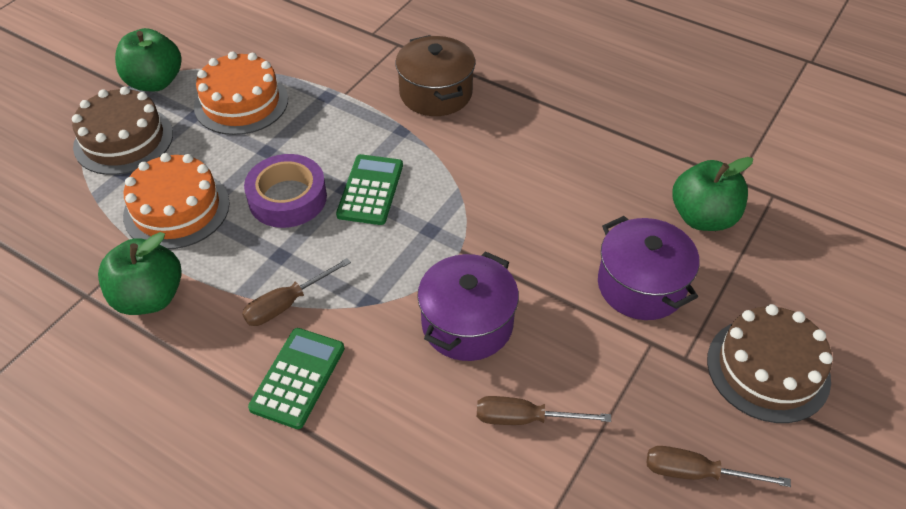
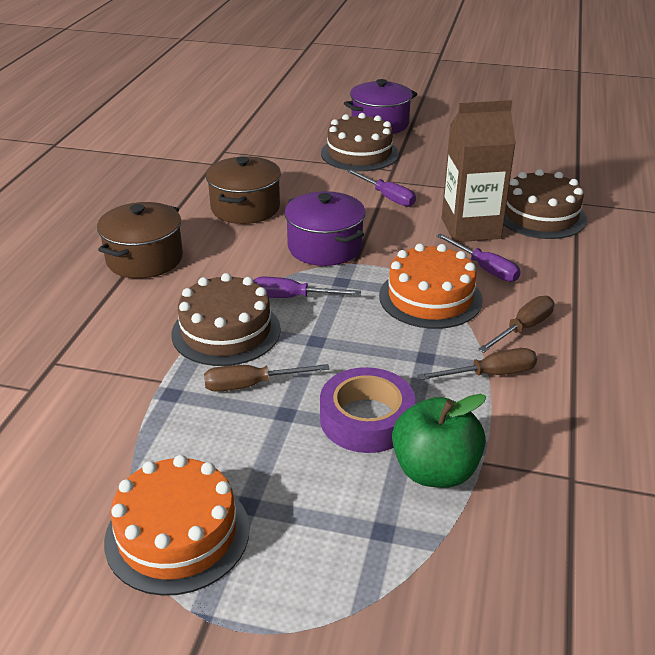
brown cake: 2 -> 3
brown carton: 0 -> 1
brown pot: 1 -> 2
green apple: 3 -> 1
green calculator: 2 -> 0
purple screwdriver: 0 -> 3

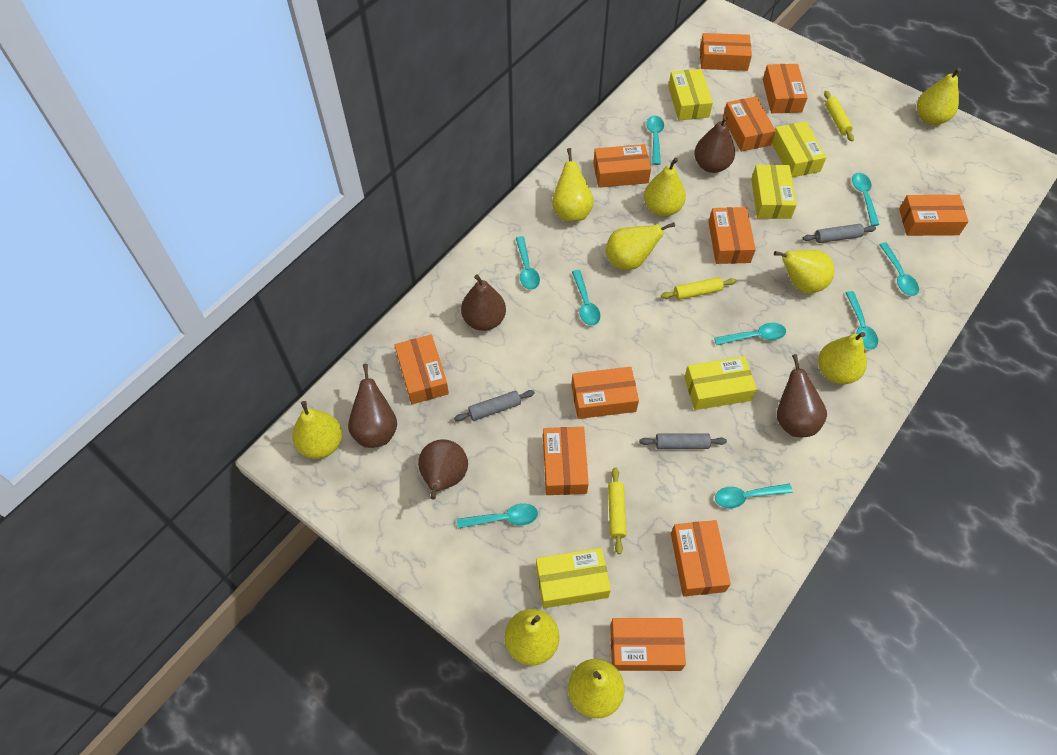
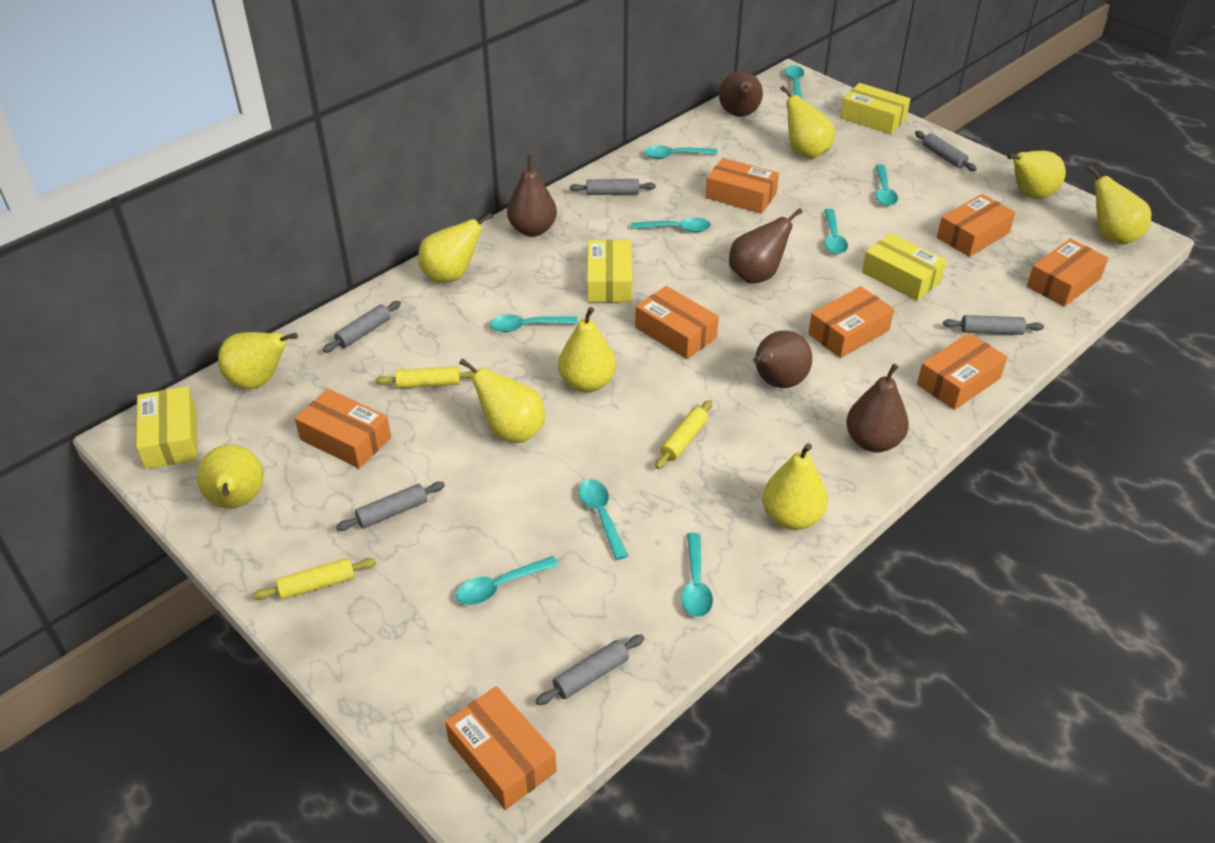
grey rolling pin: 3 -> 6
orange box: 11 -> 8
yellow box: 5 -> 4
########
A faithful copy of the data is required: each word kept, each picture omitted.

brown cake: 2 -> 3
brown carton: 0 -> 1
brown pot: 1 -> 2
green apple: 3 -> 1
green calculator: 2 -> 0
purple screwdriver: 0 -> 3

grey rolling pin: 3 -> 6
orange box: 11 -> 8
yellow box: 5 -> 4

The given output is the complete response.